(Data records)
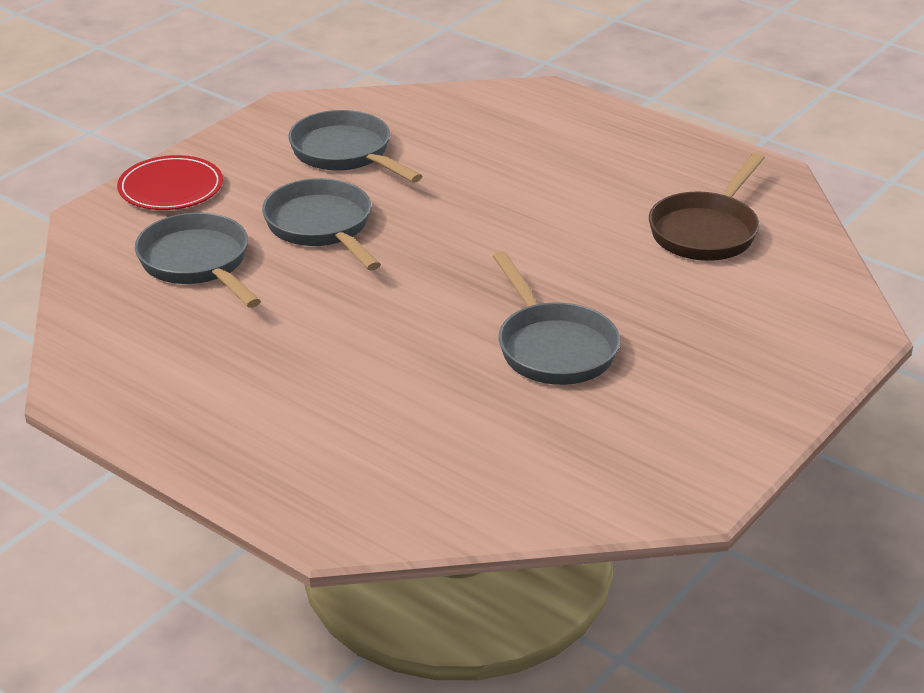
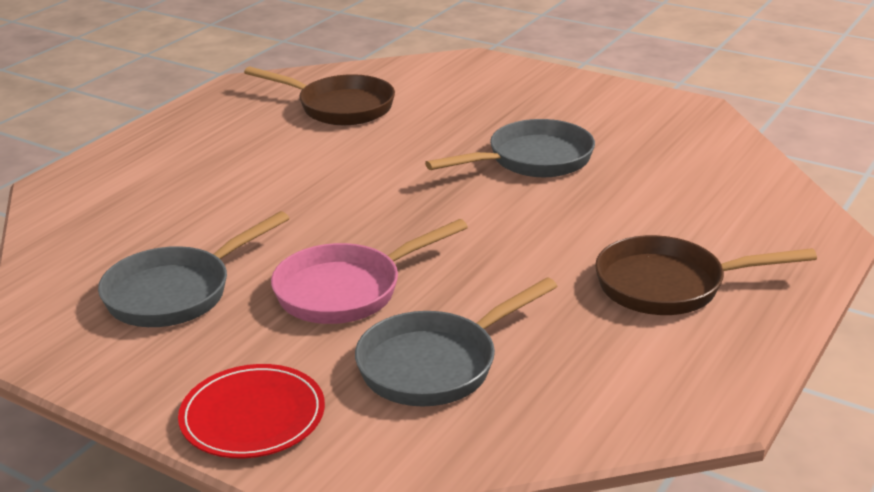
camera: 95 degrees left, 5 degrees down
grey pan [262,178,381,271] -> pink pan [271,219,468,324]
none -> brown pan [595,235,817,315]

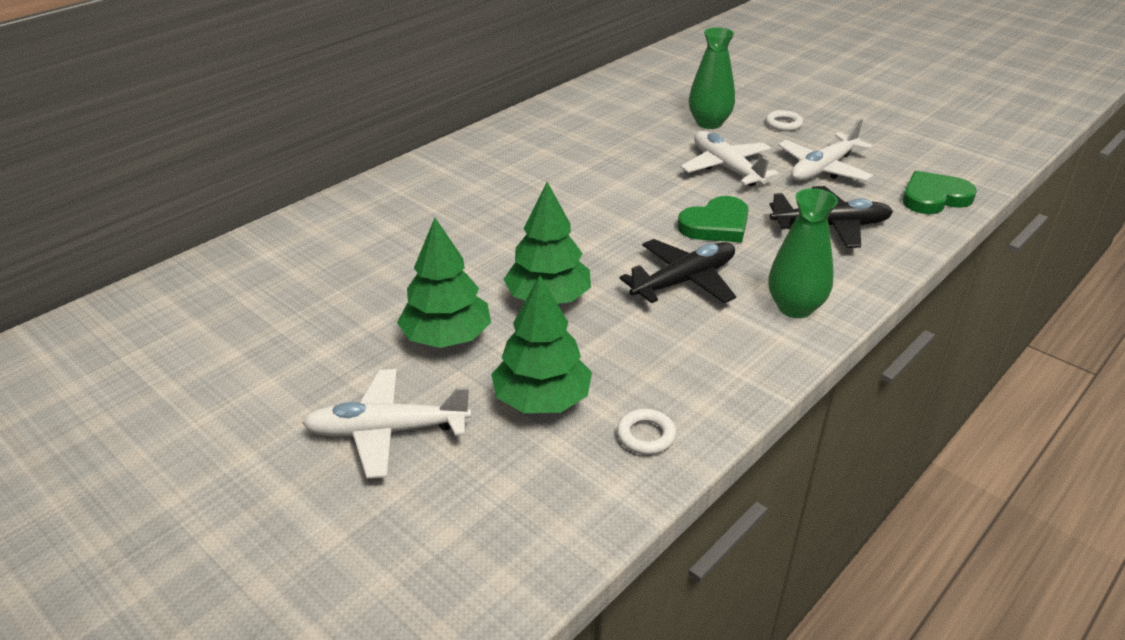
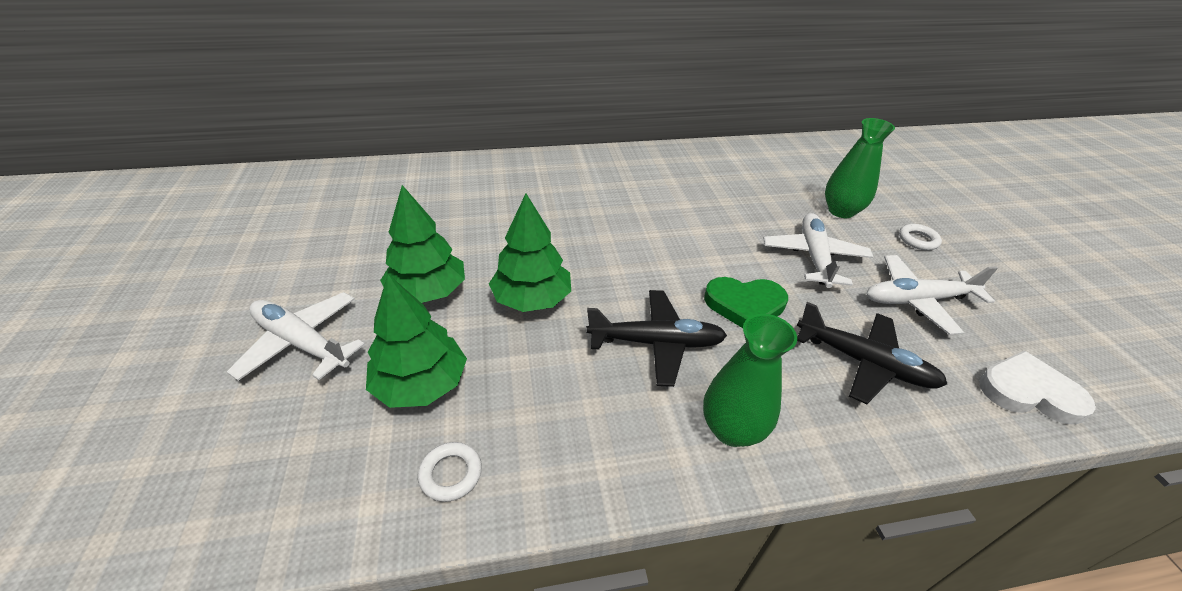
camera: 35 degrees right, 5 degrees up
green heart [903,171,977,214] -> white heart [979,351,1096,425]

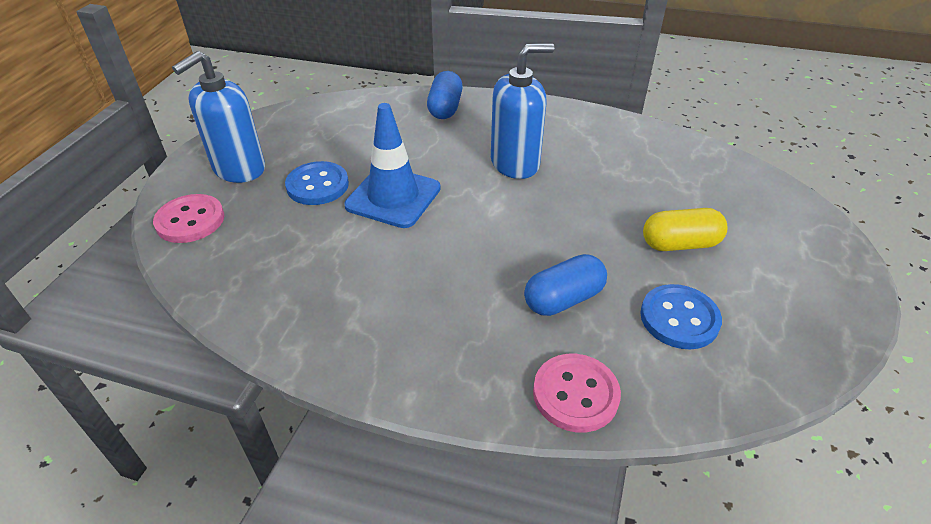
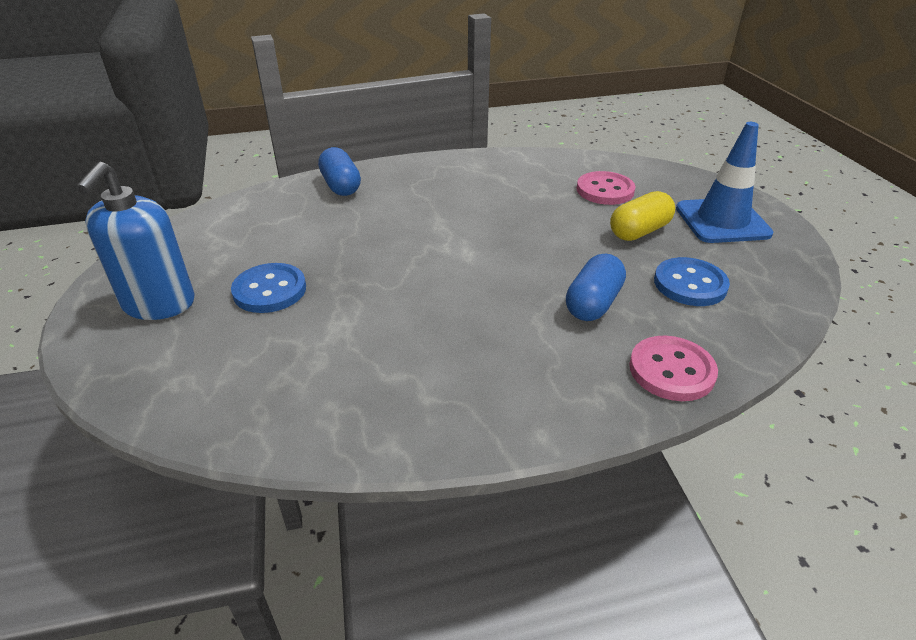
camera: 30 degrees left, 5 degrees down
pink button [153,194,224,243] -> pink button moved to [577,171,635,205]
blue traffic cone [344,103,441,228] -> blue traffic cone moved to [676,122,773,243]
blue soap dispenser [491,44,554,179] -> none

--- TRY IT ---
Copy, without any change, the run of lines from the one with "pink button [153,194,224,243]" through the end of the entries above.

--- YOUR SOLUTION ---
pink button [153,194,224,243] -> pink button moved to [577,171,635,205]
blue traffic cone [344,103,441,228] -> blue traffic cone moved to [676,122,773,243]
blue soap dispenser [491,44,554,179] -> none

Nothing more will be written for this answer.